YOUR GOAL — Set down each record below precisely, skipping the pictures.

INFORMATION PROVIDED —
[Start of section]

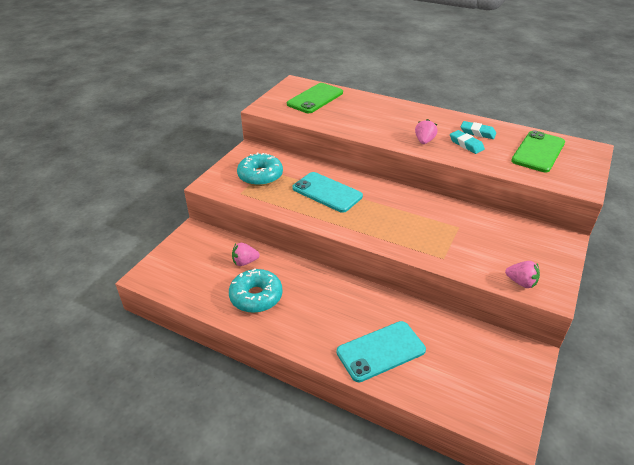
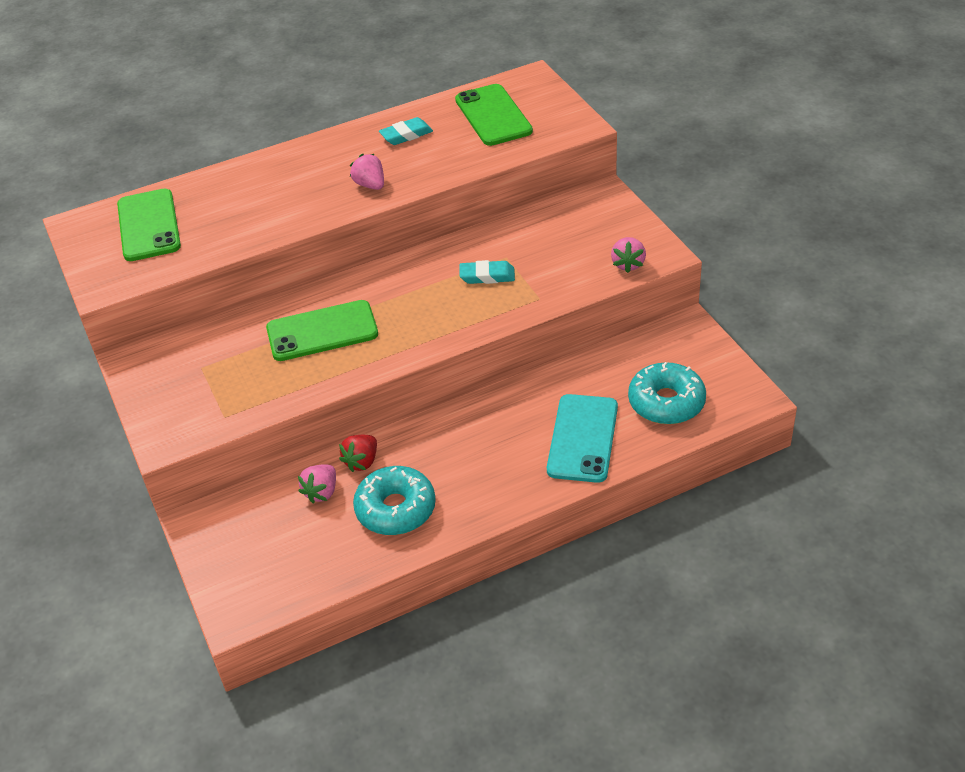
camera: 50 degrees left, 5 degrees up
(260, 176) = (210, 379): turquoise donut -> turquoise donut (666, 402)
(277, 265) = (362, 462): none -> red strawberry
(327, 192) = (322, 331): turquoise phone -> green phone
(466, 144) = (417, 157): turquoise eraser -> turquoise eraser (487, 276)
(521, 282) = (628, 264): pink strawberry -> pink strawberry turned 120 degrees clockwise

[End of section]

PROBLEM SOLUTION —
camera: 50 degrees left, 5 degrees up
(260, 176) = (210, 379): turquoise donut -> turquoise donut (666, 402)
(277, 265) = (362, 462): none -> red strawberry
(327, 192) = (322, 331): turquoise phone -> green phone
(466, 144) = (417, 157): turquoise eraser -> turquoise eraser (487, 276)
(521, 282) = (628, 264): pink strawberry -> pink strawberry turned 120 degrees clockwise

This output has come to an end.